[Activity]
Please give an exact transcription of the lines below, from the one that contains "P1 pin 3: 5V -> GND" to the very last, with no other lines.
─── Task data
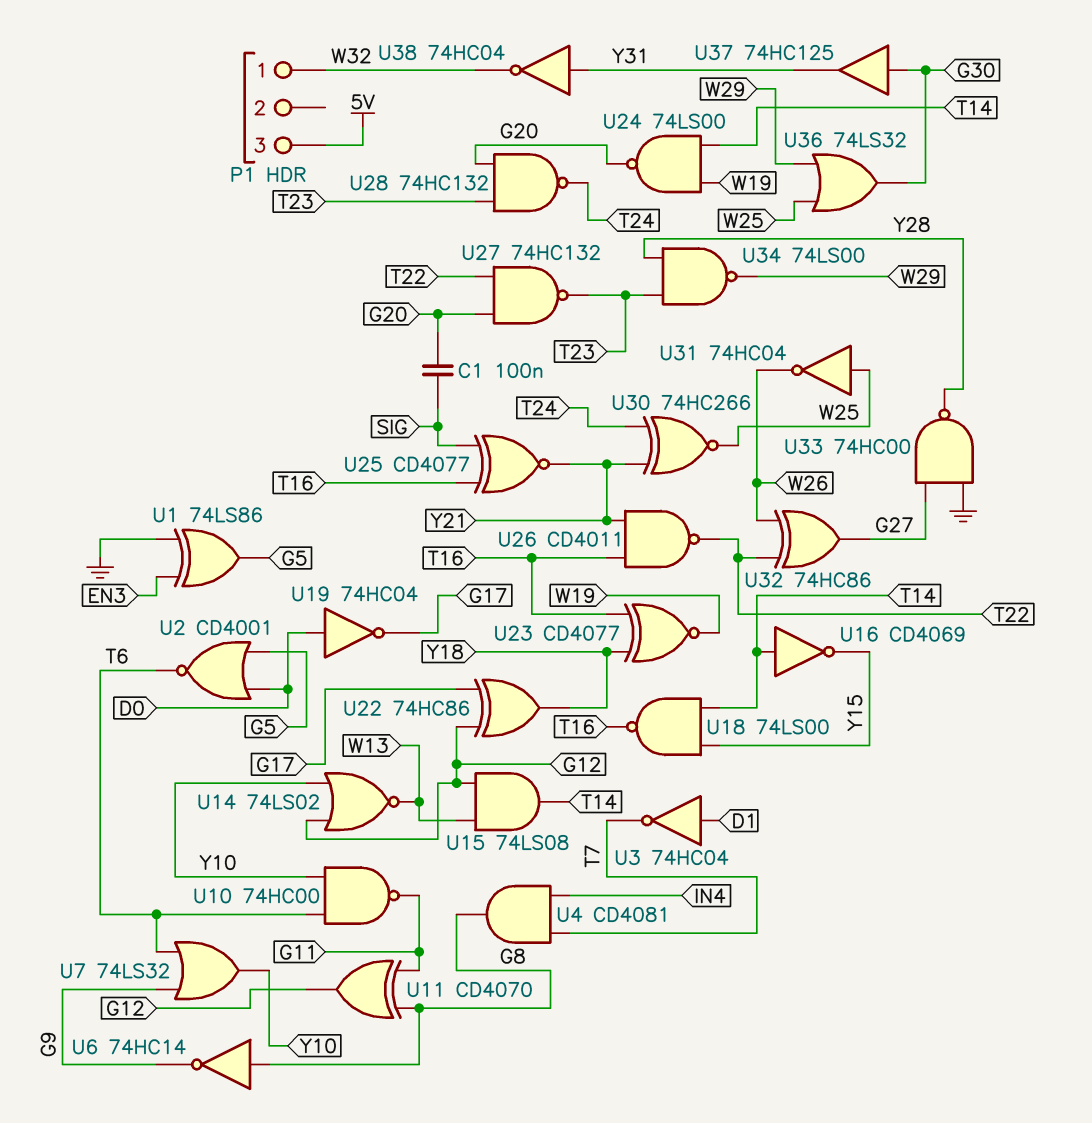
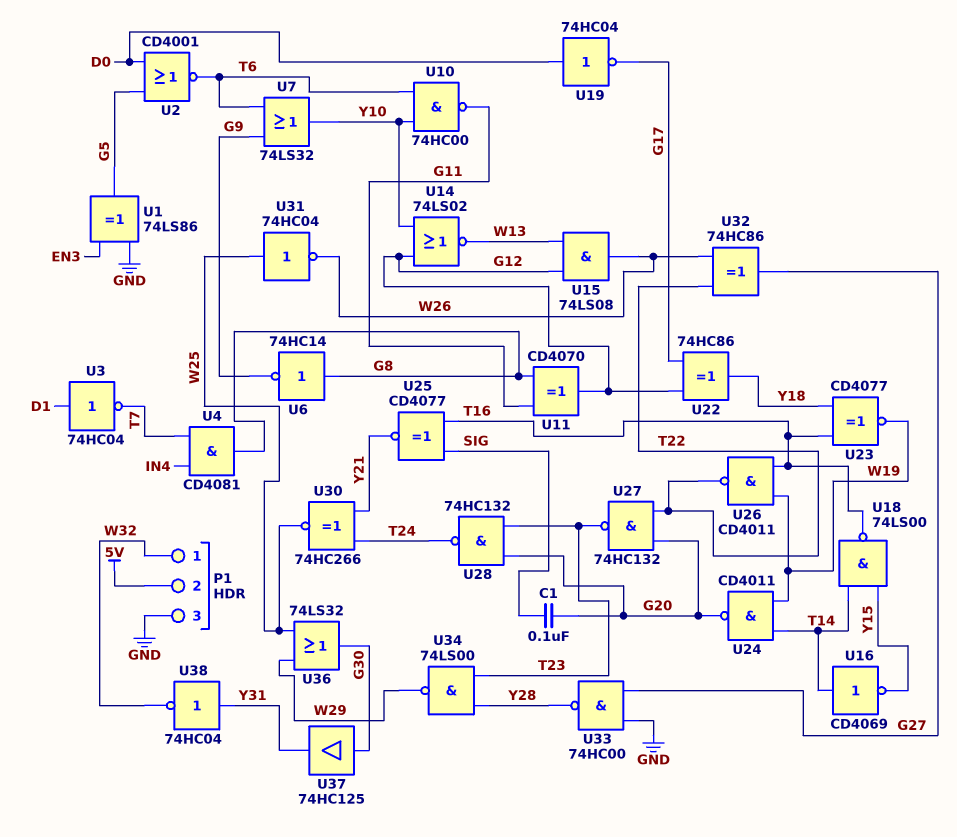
P1 pin 2: none -> 5V
P1 pin 3: 5V -> GND
U15: AND 74LS08 (in G12, in W13, out T14) -> AND 74LS08 (in G12, in W13, out W26)
U24: NAND 74LS00 (in T14, in W19, out G20) -> NAND CD4011 (in T14, in W19, out G20)
U26: NAND CD4011 (in T16, in Y21, out T22) -> NAND CD4011 (in T16, in W19, out T22)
──────
[Your solution]
P1 pin 3: 5V -> GND
U15: AND 74LS08 (in G12, in W13, out T14) -> AND 74LS08 (in G12, in W13, out W26)
U24: NAND 74LS00 (in T14, in W19, out G20) -> NAND CD4011 (in T14, in W19, out G20)
U26: NAND CD4011 (in T16, in Y21, out T22) -> NAND CD4011 (in T16, in W19, out T22)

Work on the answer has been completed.